EXCERPTED RECORDS:
* * * * *
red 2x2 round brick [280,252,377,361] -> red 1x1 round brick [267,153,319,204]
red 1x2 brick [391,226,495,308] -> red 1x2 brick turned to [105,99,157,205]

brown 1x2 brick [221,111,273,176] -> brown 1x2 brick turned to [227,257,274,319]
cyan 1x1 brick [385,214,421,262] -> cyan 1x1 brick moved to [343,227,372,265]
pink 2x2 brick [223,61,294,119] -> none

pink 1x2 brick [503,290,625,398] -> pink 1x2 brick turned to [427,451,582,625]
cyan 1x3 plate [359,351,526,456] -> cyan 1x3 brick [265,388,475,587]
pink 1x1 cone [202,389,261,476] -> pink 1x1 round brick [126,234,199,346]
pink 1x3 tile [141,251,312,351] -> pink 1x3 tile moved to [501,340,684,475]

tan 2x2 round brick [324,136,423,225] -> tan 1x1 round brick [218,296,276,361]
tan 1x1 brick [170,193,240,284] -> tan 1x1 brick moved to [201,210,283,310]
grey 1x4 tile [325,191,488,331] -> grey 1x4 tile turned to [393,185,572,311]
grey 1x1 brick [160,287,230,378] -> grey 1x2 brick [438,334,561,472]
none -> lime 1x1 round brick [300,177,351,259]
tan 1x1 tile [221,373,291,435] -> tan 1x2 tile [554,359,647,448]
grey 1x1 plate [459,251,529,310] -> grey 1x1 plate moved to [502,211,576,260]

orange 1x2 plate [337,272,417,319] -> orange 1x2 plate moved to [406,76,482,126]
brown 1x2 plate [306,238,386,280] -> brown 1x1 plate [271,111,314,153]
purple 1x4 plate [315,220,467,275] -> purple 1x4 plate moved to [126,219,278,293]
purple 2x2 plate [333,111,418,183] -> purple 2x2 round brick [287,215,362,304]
* * * * *
Only the lines above from the one with "red 1x2 brick [391,226,495,308]" up to and including the one with "pink 2x2 brick [223,61,294,119] -> none" should be repeated, exactly as written.

red 1x2 brick [391,226,495,308] -> red 1x2 brick turned to [105,99,157,205]

brown 1x2 brick [221,111,273,176] -> brown 1x2 brick turned to [227,257,274,319]
cyan 1x1 brick [385,214,421,262] -> cyan 1x1 brick moved to [343,227,372,265]
pink 2x2 brick [223,61,294,119] -> none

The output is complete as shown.